● SOURCE MATERIAL:
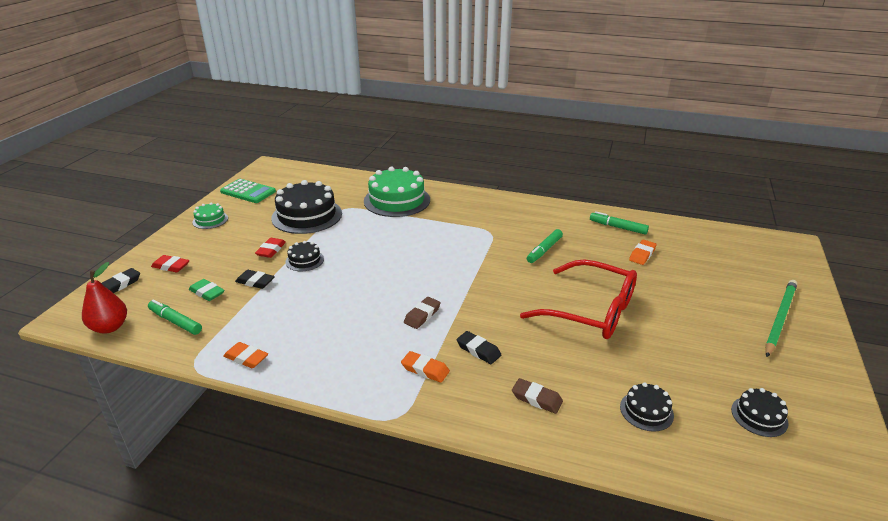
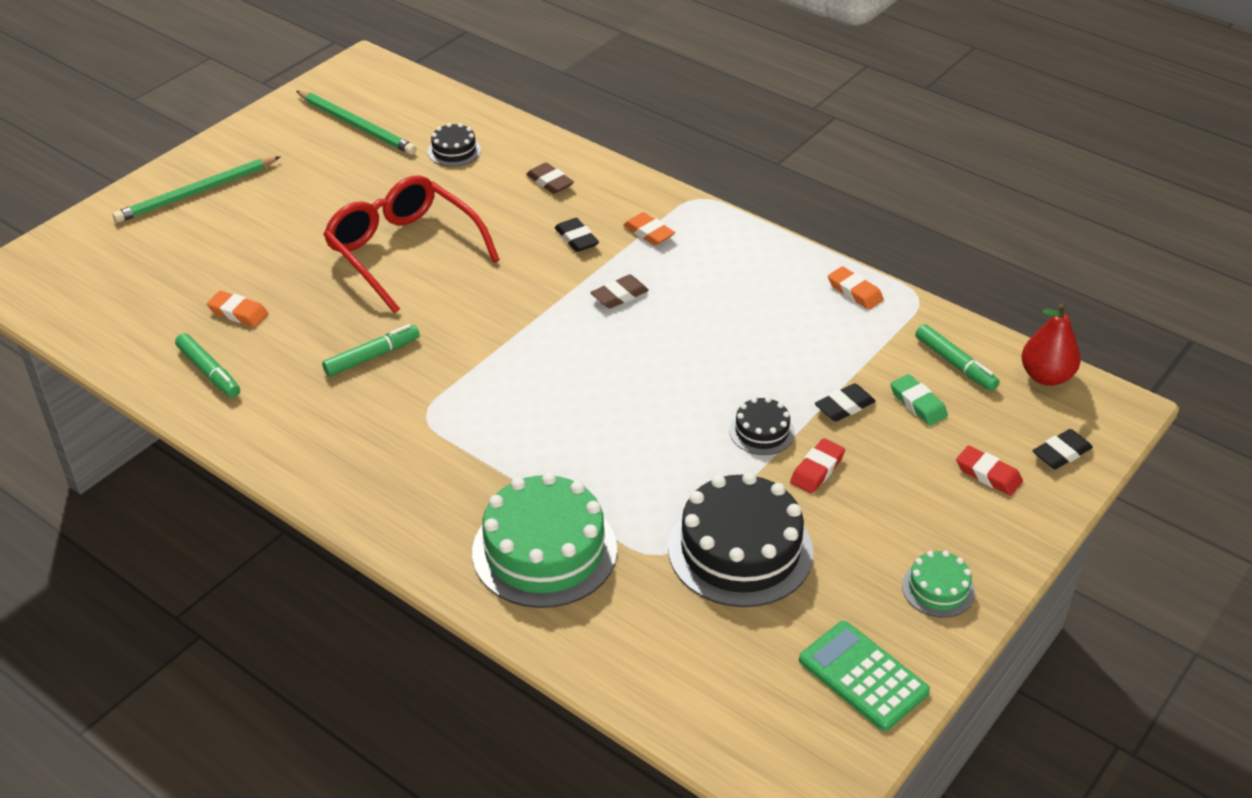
camera: 160 degrees left, 10 degrees up
(255, 282) = (844, 406): black eraser -> black eraser turned 75 degrees counterclockwise
(642, 255) = (238, 313): orange eraser -> orange eraser turned 60 degrees clockwise
(759, 416) = (357, 126): black cake -> green pencil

● TRY IT: Exactly one number is wanted in reply: the count of lines above that hold the string "eraser".

● SOLUTION TO THIS EXERCISE: 2